Dataset entries
══════════════════════════════
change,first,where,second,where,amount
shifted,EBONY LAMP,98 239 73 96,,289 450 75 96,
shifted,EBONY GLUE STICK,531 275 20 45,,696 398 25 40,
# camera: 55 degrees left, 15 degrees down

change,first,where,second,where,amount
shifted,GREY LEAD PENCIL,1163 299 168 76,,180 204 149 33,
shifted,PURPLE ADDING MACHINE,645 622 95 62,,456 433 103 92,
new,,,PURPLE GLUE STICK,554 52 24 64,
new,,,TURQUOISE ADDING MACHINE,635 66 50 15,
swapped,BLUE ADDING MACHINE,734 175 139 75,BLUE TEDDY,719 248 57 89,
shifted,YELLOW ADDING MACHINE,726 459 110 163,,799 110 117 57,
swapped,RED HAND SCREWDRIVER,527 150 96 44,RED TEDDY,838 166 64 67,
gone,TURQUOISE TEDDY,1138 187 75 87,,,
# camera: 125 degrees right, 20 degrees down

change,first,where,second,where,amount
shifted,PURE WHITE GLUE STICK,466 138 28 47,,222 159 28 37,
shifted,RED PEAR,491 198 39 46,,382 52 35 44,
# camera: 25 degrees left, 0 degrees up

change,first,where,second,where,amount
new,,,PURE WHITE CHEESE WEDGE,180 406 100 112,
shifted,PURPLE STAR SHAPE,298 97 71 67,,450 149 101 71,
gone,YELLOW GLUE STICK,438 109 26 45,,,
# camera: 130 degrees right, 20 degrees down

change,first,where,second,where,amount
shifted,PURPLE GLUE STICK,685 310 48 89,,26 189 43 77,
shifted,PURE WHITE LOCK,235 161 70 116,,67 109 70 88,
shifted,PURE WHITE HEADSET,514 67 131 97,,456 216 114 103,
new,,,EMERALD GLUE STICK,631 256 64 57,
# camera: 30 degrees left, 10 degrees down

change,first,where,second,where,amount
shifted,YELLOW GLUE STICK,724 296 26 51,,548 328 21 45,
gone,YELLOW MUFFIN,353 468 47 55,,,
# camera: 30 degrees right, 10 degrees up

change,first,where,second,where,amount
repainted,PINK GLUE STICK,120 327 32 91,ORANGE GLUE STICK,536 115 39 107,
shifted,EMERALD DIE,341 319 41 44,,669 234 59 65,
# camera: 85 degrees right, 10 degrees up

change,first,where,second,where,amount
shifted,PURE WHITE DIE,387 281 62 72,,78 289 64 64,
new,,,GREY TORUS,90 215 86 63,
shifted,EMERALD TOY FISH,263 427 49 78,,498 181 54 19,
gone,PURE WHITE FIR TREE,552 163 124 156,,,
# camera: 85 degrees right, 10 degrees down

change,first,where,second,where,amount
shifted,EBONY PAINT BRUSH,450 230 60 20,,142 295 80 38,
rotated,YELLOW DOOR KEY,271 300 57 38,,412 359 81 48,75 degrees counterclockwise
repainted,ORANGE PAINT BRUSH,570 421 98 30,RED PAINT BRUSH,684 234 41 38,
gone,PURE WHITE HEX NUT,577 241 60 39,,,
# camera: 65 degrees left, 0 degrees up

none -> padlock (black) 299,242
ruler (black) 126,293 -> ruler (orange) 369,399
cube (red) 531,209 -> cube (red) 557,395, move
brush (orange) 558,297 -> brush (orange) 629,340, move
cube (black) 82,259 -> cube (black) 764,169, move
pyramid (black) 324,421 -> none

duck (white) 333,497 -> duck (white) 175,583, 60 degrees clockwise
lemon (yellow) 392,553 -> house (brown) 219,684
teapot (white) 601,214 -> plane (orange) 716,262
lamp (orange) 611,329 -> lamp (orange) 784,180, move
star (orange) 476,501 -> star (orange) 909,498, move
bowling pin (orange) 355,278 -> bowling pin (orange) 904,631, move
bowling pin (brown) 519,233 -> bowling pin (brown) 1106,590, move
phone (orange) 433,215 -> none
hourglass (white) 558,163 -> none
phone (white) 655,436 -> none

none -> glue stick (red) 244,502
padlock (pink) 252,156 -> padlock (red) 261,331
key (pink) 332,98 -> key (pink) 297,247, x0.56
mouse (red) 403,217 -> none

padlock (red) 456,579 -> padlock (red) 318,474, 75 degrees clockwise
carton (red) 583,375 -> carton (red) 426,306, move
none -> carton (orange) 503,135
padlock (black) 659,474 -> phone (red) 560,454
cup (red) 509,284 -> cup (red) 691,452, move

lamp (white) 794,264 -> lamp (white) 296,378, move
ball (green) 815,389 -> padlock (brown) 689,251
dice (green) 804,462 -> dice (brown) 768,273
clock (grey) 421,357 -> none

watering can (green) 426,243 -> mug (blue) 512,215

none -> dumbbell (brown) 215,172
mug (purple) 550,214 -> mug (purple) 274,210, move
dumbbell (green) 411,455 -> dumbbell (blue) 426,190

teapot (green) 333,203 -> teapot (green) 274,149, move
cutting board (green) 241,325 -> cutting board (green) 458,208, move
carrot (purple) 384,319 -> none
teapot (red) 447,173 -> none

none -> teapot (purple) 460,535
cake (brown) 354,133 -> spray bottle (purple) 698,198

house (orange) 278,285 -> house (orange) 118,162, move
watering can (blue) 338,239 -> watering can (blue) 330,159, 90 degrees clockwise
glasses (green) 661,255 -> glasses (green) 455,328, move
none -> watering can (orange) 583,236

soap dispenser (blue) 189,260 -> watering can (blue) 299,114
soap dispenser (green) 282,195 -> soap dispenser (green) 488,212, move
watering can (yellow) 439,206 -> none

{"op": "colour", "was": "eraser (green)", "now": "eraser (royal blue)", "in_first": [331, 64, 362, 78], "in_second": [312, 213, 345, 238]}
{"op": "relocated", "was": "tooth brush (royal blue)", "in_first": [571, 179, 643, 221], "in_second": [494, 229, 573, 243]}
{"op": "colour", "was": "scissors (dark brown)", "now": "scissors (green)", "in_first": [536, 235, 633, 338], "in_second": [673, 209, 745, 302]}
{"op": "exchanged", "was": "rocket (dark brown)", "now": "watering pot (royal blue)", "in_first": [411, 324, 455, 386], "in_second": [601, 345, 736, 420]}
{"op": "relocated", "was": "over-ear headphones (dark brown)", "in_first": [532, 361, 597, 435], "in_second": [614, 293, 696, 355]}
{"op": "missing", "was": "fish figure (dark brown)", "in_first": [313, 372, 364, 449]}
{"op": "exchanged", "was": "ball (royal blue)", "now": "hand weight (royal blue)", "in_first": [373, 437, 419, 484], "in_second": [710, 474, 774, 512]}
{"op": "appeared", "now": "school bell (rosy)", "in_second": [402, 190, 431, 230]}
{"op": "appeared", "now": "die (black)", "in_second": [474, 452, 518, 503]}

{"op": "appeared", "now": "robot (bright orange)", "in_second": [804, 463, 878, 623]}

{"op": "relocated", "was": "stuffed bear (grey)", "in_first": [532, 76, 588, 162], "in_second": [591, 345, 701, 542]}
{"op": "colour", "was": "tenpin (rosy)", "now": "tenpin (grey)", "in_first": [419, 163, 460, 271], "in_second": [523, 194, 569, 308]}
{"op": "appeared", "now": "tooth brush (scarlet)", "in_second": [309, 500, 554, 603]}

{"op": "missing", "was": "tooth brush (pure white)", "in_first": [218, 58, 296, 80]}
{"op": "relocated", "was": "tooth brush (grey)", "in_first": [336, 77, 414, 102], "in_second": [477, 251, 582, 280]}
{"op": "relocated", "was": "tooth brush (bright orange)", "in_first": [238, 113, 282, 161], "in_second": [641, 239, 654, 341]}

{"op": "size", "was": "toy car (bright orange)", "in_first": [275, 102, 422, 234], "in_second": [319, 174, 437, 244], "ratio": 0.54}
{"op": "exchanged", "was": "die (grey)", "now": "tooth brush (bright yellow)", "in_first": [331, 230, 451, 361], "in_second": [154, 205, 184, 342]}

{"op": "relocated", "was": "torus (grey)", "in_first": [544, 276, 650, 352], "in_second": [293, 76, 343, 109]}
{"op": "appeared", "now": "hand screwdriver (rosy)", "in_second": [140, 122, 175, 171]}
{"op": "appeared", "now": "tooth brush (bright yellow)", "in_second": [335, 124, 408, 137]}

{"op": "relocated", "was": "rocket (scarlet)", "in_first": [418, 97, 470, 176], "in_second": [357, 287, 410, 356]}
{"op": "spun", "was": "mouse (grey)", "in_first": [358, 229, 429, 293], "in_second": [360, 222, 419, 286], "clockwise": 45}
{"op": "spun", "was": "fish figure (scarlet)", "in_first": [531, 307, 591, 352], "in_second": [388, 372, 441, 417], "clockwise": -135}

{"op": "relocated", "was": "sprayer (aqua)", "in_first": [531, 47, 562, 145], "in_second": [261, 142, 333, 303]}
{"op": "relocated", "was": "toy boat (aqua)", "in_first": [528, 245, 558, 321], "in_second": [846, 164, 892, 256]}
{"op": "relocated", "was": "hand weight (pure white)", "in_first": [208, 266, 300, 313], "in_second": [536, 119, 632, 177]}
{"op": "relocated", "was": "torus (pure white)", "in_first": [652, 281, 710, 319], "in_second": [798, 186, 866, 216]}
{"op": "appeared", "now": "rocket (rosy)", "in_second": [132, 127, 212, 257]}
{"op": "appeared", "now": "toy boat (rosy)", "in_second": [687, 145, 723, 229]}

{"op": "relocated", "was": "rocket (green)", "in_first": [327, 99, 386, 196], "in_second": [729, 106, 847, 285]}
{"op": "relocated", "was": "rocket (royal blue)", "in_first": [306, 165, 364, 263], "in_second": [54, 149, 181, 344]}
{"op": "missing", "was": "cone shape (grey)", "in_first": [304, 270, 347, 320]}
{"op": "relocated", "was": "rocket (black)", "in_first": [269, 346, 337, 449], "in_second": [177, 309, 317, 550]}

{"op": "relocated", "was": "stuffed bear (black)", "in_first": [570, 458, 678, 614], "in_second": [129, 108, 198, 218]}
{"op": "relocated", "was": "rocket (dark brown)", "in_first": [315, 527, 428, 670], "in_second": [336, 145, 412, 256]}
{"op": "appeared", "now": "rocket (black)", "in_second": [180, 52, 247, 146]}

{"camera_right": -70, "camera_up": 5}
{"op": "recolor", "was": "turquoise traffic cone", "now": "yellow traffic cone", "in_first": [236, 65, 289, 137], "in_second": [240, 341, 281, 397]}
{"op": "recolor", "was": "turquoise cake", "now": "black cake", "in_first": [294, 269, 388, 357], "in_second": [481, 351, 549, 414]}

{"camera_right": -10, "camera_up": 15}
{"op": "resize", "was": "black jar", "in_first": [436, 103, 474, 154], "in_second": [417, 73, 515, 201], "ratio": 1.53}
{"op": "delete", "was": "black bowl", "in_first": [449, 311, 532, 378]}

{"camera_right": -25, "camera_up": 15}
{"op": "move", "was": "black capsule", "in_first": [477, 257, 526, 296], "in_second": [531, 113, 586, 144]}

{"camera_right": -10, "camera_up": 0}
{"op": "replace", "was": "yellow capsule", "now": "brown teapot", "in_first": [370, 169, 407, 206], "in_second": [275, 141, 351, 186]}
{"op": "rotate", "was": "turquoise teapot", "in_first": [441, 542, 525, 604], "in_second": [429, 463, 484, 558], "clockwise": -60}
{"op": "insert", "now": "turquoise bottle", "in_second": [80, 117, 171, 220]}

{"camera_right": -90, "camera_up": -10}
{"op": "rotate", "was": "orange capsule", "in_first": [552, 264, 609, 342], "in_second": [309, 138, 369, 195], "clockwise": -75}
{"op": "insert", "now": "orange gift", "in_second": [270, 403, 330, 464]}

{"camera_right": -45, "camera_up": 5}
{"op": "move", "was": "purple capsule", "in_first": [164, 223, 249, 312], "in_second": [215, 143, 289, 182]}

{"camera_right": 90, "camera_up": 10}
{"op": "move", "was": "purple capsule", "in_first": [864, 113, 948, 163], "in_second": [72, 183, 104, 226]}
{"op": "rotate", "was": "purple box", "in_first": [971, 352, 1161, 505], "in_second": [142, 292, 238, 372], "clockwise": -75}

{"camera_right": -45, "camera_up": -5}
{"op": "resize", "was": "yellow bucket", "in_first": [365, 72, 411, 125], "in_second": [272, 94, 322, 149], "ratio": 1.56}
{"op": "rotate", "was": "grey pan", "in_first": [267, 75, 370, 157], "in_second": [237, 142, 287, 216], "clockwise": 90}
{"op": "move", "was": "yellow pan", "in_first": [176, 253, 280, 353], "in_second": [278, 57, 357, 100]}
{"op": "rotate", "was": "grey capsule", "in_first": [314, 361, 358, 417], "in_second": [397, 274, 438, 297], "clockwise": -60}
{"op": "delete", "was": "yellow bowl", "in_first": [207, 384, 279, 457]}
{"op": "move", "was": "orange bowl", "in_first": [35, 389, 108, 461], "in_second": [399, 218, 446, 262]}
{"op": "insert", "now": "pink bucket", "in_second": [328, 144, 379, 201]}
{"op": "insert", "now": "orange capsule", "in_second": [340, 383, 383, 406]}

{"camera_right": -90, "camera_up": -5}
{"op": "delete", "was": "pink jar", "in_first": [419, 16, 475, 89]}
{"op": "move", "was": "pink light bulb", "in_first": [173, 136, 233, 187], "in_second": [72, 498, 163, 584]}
══════════════════════════════
§ Task brief:
From the line holding "brush (orange) 558,297" to the line holding "cube (black) 82,259", inclusive, restate each line above exactly as written.

§ Result:
brush (orange) 558,297 -> brush (orange) 629,340, move
cube (black) 82,259 -> cube (black) 764,169, move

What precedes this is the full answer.